*** Begin section ***
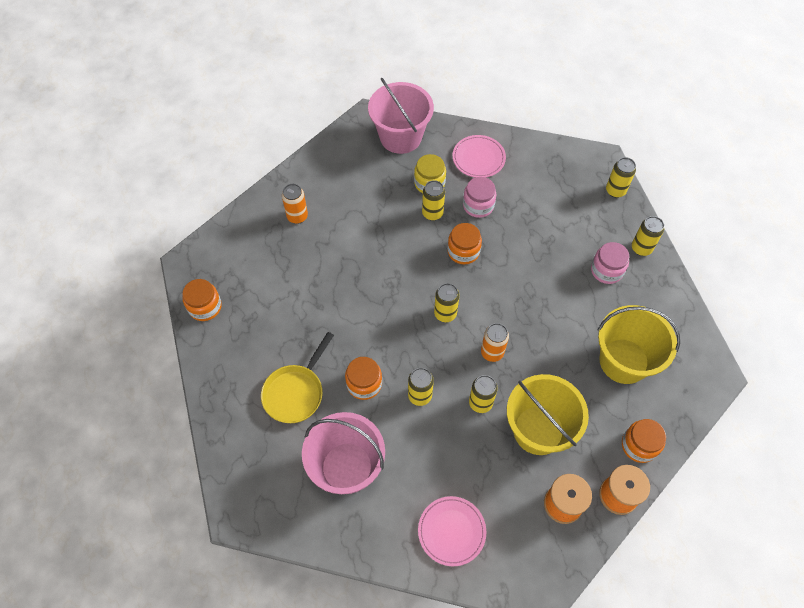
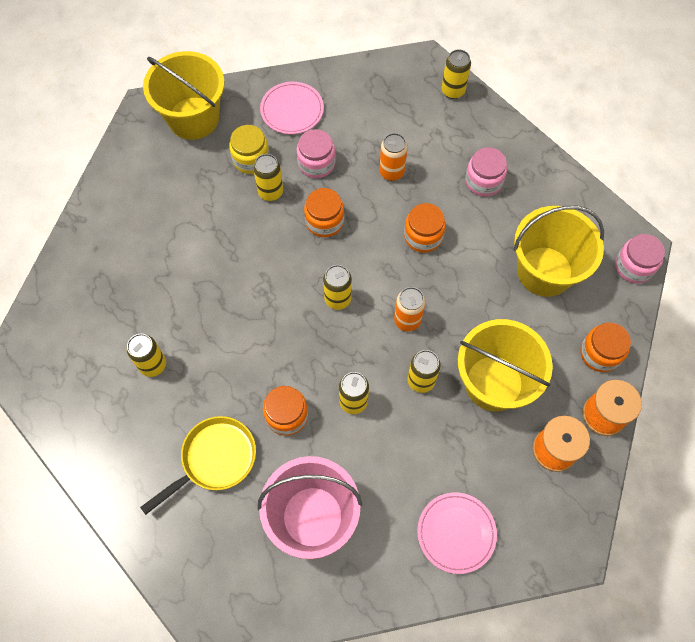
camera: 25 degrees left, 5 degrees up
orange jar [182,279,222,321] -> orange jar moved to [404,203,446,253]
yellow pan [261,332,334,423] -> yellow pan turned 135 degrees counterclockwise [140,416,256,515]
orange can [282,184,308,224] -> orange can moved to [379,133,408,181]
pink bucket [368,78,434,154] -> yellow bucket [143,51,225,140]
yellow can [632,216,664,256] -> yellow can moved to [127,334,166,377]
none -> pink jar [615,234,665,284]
*** End section ***
[TASK DESCRIPTION]
The records above are to be transcribed word for word. Skip the images.

[SOLUTION TO THIS PROBLEM]
camera: 25 degrees left, 5 degrees up
orange jar [182,279,222,321] -> orange jar moved to [404,203,446,253]
yellow pan [261,332,334,423] -> yellow pan turned 135 degrees counterclockwise [140,416,256,515]
orange can [282,184,308,224] -> orange can moved to [379,133,408,181]
pink bucket [368,78,434,154] -> yellow bucket [143,51,225,140]
yellow can [632,216,664,256] -> yellow can moved to [127,334,166,377]
none -> pink jar [615,234,665,284]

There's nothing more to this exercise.